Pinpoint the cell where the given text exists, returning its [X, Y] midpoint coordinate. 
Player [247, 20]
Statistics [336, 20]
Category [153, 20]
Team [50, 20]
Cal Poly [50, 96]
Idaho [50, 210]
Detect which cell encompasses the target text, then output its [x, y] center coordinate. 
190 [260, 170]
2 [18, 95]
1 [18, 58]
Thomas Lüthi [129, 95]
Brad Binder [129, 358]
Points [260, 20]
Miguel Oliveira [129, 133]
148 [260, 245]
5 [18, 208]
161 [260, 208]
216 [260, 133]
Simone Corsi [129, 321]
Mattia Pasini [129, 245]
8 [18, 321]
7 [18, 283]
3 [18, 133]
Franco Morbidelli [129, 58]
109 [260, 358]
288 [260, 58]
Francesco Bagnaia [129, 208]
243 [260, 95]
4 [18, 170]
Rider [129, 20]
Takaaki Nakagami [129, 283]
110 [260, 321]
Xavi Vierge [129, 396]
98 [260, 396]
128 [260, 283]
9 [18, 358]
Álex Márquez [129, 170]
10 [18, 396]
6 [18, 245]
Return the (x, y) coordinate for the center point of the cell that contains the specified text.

- _What you are asked to do_
Please copy every line of the items above exactly, with no changes.

- _Exercise response_
Pinpoint the cell where the given text exists, returning its [X, Y] midpoint coordinate. 
Player [247, 20]
Statistics [336, 20]
Category [153, 20]
Team [50, 20]
Cal Poly [50, 96]
Idaho [50, 210]
Detect which cell encompasses the target text, then output its [x, y] center coordinate. 
190 [260, 170]
2 [18, 95]
1 [18, 58]
Thomas Lüthi [129, 95]
Brad Binder [129, 358]
Points [260, 20]
Miguel Oliveira [129, 133]
148 [260, 245]
5 [18, 208]
161 [260, 208]
216 [260, 133]
Simone Corsi [129, 321]
Mattia Pasini [129, 245]
8 [18, 321]
7 [18, 283]
3 [18, 133]
Franco Morbidelli [129, 58]
109 [260, 358]
288 [260, 58]
Francesco Bagnaia [129, 208]
243 [260, 95]
4 [18, 170]
Rider [129, 20]
Takaaki Nakagami [129, 283]
110 [260, 321]
Xavi Vierge [129, 396]
98 [260, 396]
128 [260, 283]
9 [18, 358]
Álex Márquez [129, 170]
10 [18, 396]
6 [18, 245]
Return the (x, y) coordinate for the center point of the cell that contains the specified text.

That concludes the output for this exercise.